Provided entries –
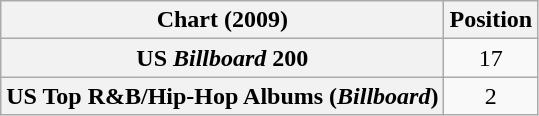
2 [491, 96]
US Top R&B/Hip-Hop Albums (Billboard) [222, 96]
17 [491, 58]
US Billboard 200 [222, 58]
Chart (2009) [222, 20]
Position [491, 20]
Search for the cell housing the specified text and yield its (X, Y) center coordinate. 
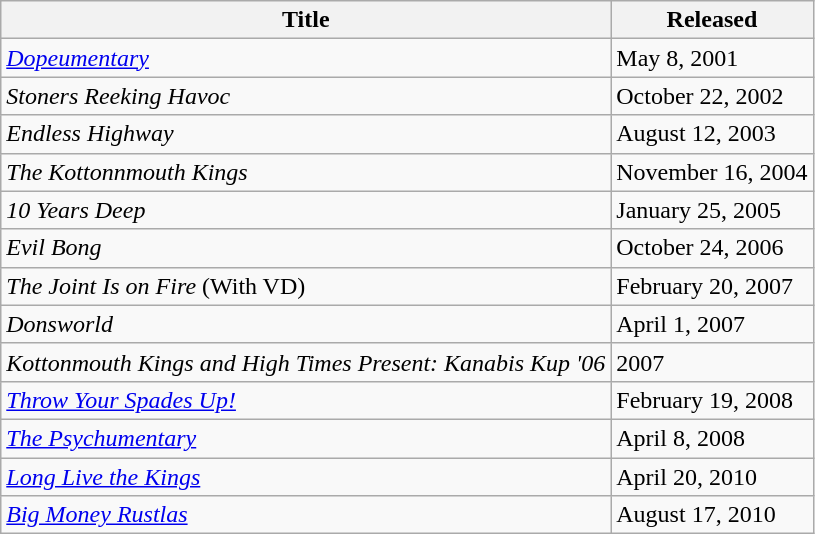
August 12, 2003 (712, 134)
October 24, 2006 (712, 248)
Evil Bong (306, 248)
Donsworld (306, 324)
April 20, 2010 (712, 477)
Kottonmouth Kings and High Times Present: Kanabis Kup '06 (306, 362)
Long Live the Kings (306, 477)
The Joint Is on Fire (With VD) (306, 286)
2007 (712, 362)
Stoners Reeking Havoc (306, 96)
November 16, 2004 (712, 172)
10 Years Deep (306, 210)
February 20, 2007 (712, 286)
Endless Highway (306, 134)
The Kottonnmouth Kings (306, 172)
August 17, 2010 (712, 515)
Big Money Rustlas (306, 515)
April 1, 2007 (712, 324)
May 8, 2001 (712, 58)
April 8, 2008 (712, 438)
October 22, 2002 (712, 96)
January 25, 2005 (712, 210)
Dopeumentary (306, 58)
Title (306, 20)
Released (712, 20)
Throw Your Spades Up! (306, 400)
The Psychumentary (306, 438)
February 19, 2008 (712, 400)
For the text-containing cell, return its midpoint in [x, y] coordinate format. 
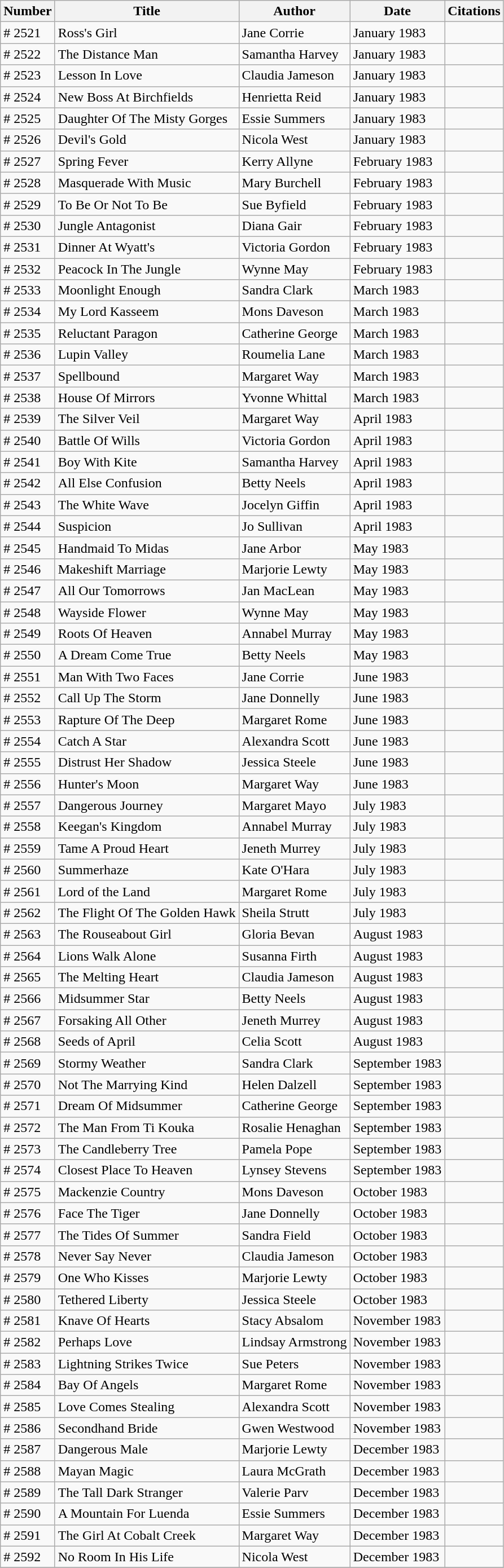
Seeds of April [147, 1042]
# 2540 [28, 441]
# 2556 [28, 785]
The Distance Man [147, 54]
Keegan's Kingdom [147, 827]
# 2523 [28, 76]
Love Comes Stealing [147, 1408]
Never Say Never [147, 1257]
Mary Burchell [295, 183]
# 2589 [28, 1493]
The Tall Dark Stranger [147, 1493]
Knave Of Hearts [147, 1322]
Laura McGrath [295, 1472]
# 2558 [28, 827]
A Dream Come True [147, 656]
# 2580 [28, 1300]
# 2587 [28, 1450]
Forsaking All Other [147, 1021]
The Man From Ti Kouka [147, 1128]
# 2538 [28, 398]
# 2546 [28, 569]
Summerhaze [147, 870]
Citations [474, 11]
The Tides Of Summer [147, 1235]
The Candleberry Tree [147, 1150]
Pamela Pope [295, 1150]
Lions Walk Alone [147, 957]
# 2545 [28, 548]
# 2581 [28, 1322]
# 2526 [28, 140]
Stormy Weather [147, 1064]
# 2542 [28, 484]
# 2584 [28, 1386]
# 2592 [28, 1558]
Henrietta Reid [295, 97]
Jane Arbor [295, 548]
Gloria Bevan [295, 935]
To Be Or Not To Be [147, 204]
The Rouseabout Girl [147, 935]
Man With Two Faces [147, 677]
# 2527 [28, 161]
Call Up The Storm [147, 699]
# 2522 [28, 54]
Lord of the Land [147, 892]
A Mountain For Luenda [147, 1515]
Battle Of Wills [147, 441]
# 2557 [28, 806]
# 2577 [28, 1235]
My Lord Kasseem [147, 312]
Tame A Proud Heart [147, 849]
Bay Of Angels [147, 1386]
Jungle Antagonist [147, 226]
Helen Dalzell [295, 1085]
Perhaps Love [147, 1343]
# 2548 [28, 612]
All Our Tomorrows [147, 591]
Rosalie Henaghan [295, 1128]
Lynsey Stevens [295, 1171]
# 2553 [28, 720]
# 2561 [28, 892]
# 2534 [28, 312]
# 2571 [28, 1107]
Susanna Firth [295, 957]
Jan MacLean [295, 591]
Celia Scott [295, 1042]
Sheila Strutt [295, 913]
# 2547 [28, 591]
Jocelyn Giffin [295, 505]
House Of Mirrors [147, 398]
The Silver Veil [147, 419]
# 2588 [28, 1472]
No Room In His Life [147, 1558]
# 2565 [28, 978]
Daughter Of The Misty Gorges [147, 119]
Not The Marrying Kind [147, 1085]
# 2579 [28, 1278]
Dinner At Wyatt's [147, 247]
Number [28, 11]
# 2521 [28, 33]
The Flight Of The Golden Hawk [147, 913]
Gwen Westwood [295, 1429]
Spring Fever [147, 161]
Roots Of Heaven [147, 634]
Yvonne Whittal [295, 398]
# 2590 [28, 1515]
# 2552 [28, 699]
Kate O'Hara [295, 870]
Sue Byfield [295, 204]
# 2531 [28, 247]
Dangerous Male [147, 1450]
Author [295, 11]
# 2562 [28, 913]
The Melting Heart [147, 978]
New Boss At Birchfields [147, 97]
# 2582 [28, 1343]
Closest Place To Heaven [147, 1171]
Dangerous Journey [147, 806]
Roumelia Lane [295, 355]
Date [397, 11]
Face The Tiger [147, 1214]
Moonlight Enough [147, 291]
Title [147, 11]
# 2560 [28, 870]
# 2574 [28, 1171]
# 2585 [28, 1408]
Dream Of Midsummer [147, 1107]
Wayside Flower [147, 612]
# 2570 [28, 1085]
Stacy Absalom [295, 1322]
Boy With Kite [147, 462]
# 2572 [28, 1128]
The White Wave [147, 505]
# 2544 [28, 527]
# 2529 [28, 204]
# 2541 [28, 462]
Devil's Gold [147, 140]
# 2537 [28, 376]
# 2573 [28, 1150]
Handmaid To Midas [147, 548]
Ross's Girl [147, 33]
# 2564 [28, 957]
# 2578 [28, 1257]
# 2532 [28, 269]
Mackenzie Country [147, 1193]
# 2549 [28, 634]
# 2576 [28, 1214]
Diana Gair [295, 226]
# 2550 [28, 656]
# 2528 [28, 183]
Lupin Valley [147, 355]
# 2575 [28, 1193]
# 2539 [28, 419]
# 2536 [28, 355]
One Who Kisses [147, 1278]
# 2551 [28, 677]
# 2563 [28, 935]
Tethered Liberty [147, 1300]
Jo Sullivan [295, 527]
Sandra Field [295, 1235]
# 2567 [28, 1021]
Mayan Magic [147, 1472]
# 2543 [28, 505]
Spellbound [147, 376]
# 2568 [28, 1042]
# 2524 [28, 97]
Distrust Her Shadow [147, 763]
# 2554 [28, 742]
# 2533 [28, 291]
Suspicion [147, 527]
Midsummer Star [147, 1000]
Lightning Strikes Twice [147, 1365]
Margaret Mayo [295, 806]
Lindsay Armstrong [295, 1343]
Kerry Allyne [295, 161]
Secondhand Bride [147, 1429]
# 2535 [28, 334]
Catch A Star [147, 742]
Masquerade With Music [147, 183]
Sue Peters [295, 1365]
# 2566 [28, 1000]
Rapture Of The Deep [147, 720]
Peacock In The Jungle [147, 269]
The Girl At Cobalt Creek [147, 1536]
# 2586 [28, 1429]
# 2530 [28, 226]
Reluctant Paragon [147, 334]
# 2525 [28, 119]
# 2591 [28, 1536]
# 2583 [28, 1365]
Valerie Parv [295, 1493]
Makeshift Marriage [147, 569]
All Else Confusion [147, 484]
# 2559 [28, 849]
# 2569 [28, 1064]
Hunter's Moon [147, 785]
Lesson In Love [147, 76]
# 2555 [28, 763]
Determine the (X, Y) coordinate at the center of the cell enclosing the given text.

Exercise brief – Reproduce all of the material above character for character, omitting the pictures.

Solution for this exercise –
2 [491, 96]
US Top R&B/Hip-Hop Albums (Billboard) [222, 96]
17 [491, 58]
US Billboard 200 [222, 58]
Chart (2009) [222, 20]
Position [491, 20]
Search for the cell housing the specified text and yield its (X, Y) center coordinate. 
August 12, 2003 (712, 134)
October 24, 2006 (712, 248)
Evil Bong (306, 248)
Donsworld (306, 324)
April 20, 2010 (712, 477)
Kottonmouth Kings and High Times Present: Kanabis Kup '06 (306, 362)
Long Live the Kings (306, 477)
The Joint Is on Fire (With VD) (306, 286)
2007 (712, 362)
Stoners Reeking Havoc (306, 96)
November 16, 2004 (712, 172)
10 Years Deep (306, 210)
February 20, 2007 (712, 286)
Endless Highway (306, 134)
The Kottonnmouth Kings (306, 172)
August 17, 2010 (712, 515)
Big Money Rustlas (306, 515)
April 1, 2007 (712, 324)
May 8, 2001 (712, 58)
April 8, 2008 (712, 438)
October 22, 2002 (712, 96)
January 25, 2005 (712, 210)
Dopeumentary (306, 58)
Title (306, 20)
Released (712, 20)
Throw Your Spades Up! (306, 400)
The Psychumentary (306, 438)
February 19, 2008 (712, 400)
For the text-containing cell, return its midpoint in [x, y] coordinate format. 
Seeds of April [147, 1042]
# 2540 [28, 441]
# 2556 [28, 785]
The Distance Man [147, 54]
Keegan's Kingdom [147, 827]
# 2523 [28, 76]
Love Comes Stealing [147, 1408]
Never Say Never [147, 1257]
Mary Burchell [295, 183]
# 2589 [28, 1493]
The Tall Dark Stranger [147, 1493]
Knave Of Hearts [147, 1322]
Laura McGrath [295, 1472]
# 2558 [28, 827]
A Dream Come True [147, 656]
# 2580 [28, 1300]
# 2587 [28, 1450]
Forsaking All Other [147, 1021]
The Man From Ti Kouka [147, 1128]
# 2538 [28, 398]
# 2546 [28, 569]
Summerhaze [147, 870]
Citations [474, 11]
The Tides Of Summer [147, 1235]
The Candleberry Tree [147, 1150]
Pamela Pope [295, 1150]
Lions Walk Alone [147, 957]
# 2545 [28, 548]
# 2581 [28, 1322]
# 2526 [28, 140]
Stormy Weather [147, 1064]
# 2542 [28, 484]
# 2584 [28, 1386]
# 2592 [28, 1558]
Henrietta Reid [295, 97]
Jane Arbor [295, 548]
Gloria Bevan [295, 935]
To Be Or Not To Be [147, 204]
The Rouseabout Girl [147, 935]
Man With Two Faces [147, 677]
# 2527 [28, 161]
Call Up The Storm [147, 699]
# 2522 [28, 54]
Lord of the Land [147, 892]
A Mountain For Luenda [147, 1515]
Battle Of Wills [147, 441]
# 2557 [28, 806]
# 2577 [28, 1235]
My Lord Kasseem [147, 312]
Tame A Proud Heart [147, 849]
Bay Of Angels [147, 1386]
Jungle Antagonist [147, 226]
Helen Dalzell [295, 1085]
Perhaps Love [147, 1343]
# 2548 [28, 612]
All Our Tomorrows [147, 591]
Rosalie Henaghan [295, 1128]
Lynsey Stevens [295, 1171]
# 2553 [28, 720]
# 2561 [28, 892]
# 2534 [28, 312]
# 2571 [28, 1107]
Susanna Firth [295, 957]
Jan MacLean [295, 591]
Celia Scott [295, 1042]
Sheila Strutt [295, 913]
# 2547 [28, 591]
Jocelyn Giffin [295, 505]
House Of Mirrors [147, 398]
The Silver Veil [147, 419]
# 2588 [28, 1472]
No Room In His Life [147, 1558]
# 2565 [28, 978]
Daughter Of The Misty Gorges [147, 119]
Not The Marrying Kind [147, 1085]
# 2579 [28, 1278]
Dinner At Wyatt's [147, 247]
Number [28, 11]
# 2521 [28, 33]
The Flight Of The Golden Hawk [147, 913]
Gwen Westwood [295, 1429]
Spring Fever [147, 161]
Roots Of Heaven [147, 634]
Yvonne Whittal [295, 398]
# 2590 [28, 1515]
# 2552 [28, 699]
Kate O'Hara [295, 870]
Sue Byfield [295, 204]
# 2531 [28, 247]
Dangerous Male [147, 1450]
Author [295, 11]
# 2562 [28, 913]
The Melting Heart [147, 978]
New Boss At Birchfields [147, 97]
# 2582 [28, 1343]
Closest Place To Heaven [147, 1171]
Dangerous Journey [147, 806]
Roumelia Lane [295, 355]
Date [397, 11]
Face The Tiger [147, 1214]
Moonlight Enough [147, 291]
Title [147, 11]
# 2560 [28, 870]
# 2574 [28, 1171]
# 2585 [28, 1408]
Dream Of Midsummer [147, 1107]
Wayside Flower [147, 612]
# 2570 [28, 1085]
Stacy Absalom [295, 1322]
Boy With Kite [147, 462]
# 2572 [28, 1128]
The White Wave [147, 505]
# 2544 [28, 527]
# 2529 [28, 204]
# 2541 [28, 462]
Devil's Gold [147, 140]
# 2537 [28, 376]
# 2573 [28, 1150]
Handmaid To Midas [147, 548]
Ross's Girl [147, 33]
# 2564 [28, 957]
# 2578 [28, 1257]
# 2532 [28, 269]
Mackenzie Country [147, 1193]
# 2549 [28, 634]
# 2576 [28, 1214]
Diana Gair [295, 226]
# 2550 [28, 656]
# 2528 [28, 183]
Lupin Valley [147, 355]
# 2575 [28, 1193]
# 2539 [28, 419]
# 2536 [28, 355]
One Who Kisses [147, 1278]
# 2551 [28, 677]
# 2563 [28, 935]
Tethered Liberty [147, 1300]
Jo Sullivan [295, 527]
Sandra Field [295, 1235]
# 2567 [28, 1021]
Mayan Magic [147, 1472]
# 2543 [28, 505]
Spellbound [147, 376]
# 2568 [28, 1042]
# 2524 [28, 97]
Distrust Her Shadow [147, 763]
# 2554 [28, 742]
# 2533 [28, 291]
Suspicion [147, 527]
Midsummer Star [147, 1000]
Lightning Strikes Twice [147, 1365]
Margaret Mayo [295, 806]
Lindsay Armstrong [295, 1343]
Kerry Allyne [295, 161]
Secondhand Bride [147, 1429]
# 2535 [28, 334]
Catch A Star [147, 742]
Masquerade With Music [147, 183]
Sue Peters [295, 1365]
# 2566 [28, 1000]
Rapture Of The Deep [147, 720]
Peacock In The Jungle [147, 269]
The Girl At Cobalt Creek [147, 1536]
# 2586 [28, 1429]
# 2530 [28, 226]
Reluctant Paragon [147, 334]
# 2525 [28, 119]
# 2591 [28, 1536]
# 2583 [28, 1365]
Valerie Parv [295, 1493]
Makeshift Marriage [147, 569]
All Else Confusion [147, 484]
# 2559 [28, 849]
# 2569 [28, 1064]
Hunter's Moon [147, 785]
Lesson In Love [147, 76]
# 2555 [28, 763]
Determine the (X, Y) coordinate at the center of the cell enclosing the given text.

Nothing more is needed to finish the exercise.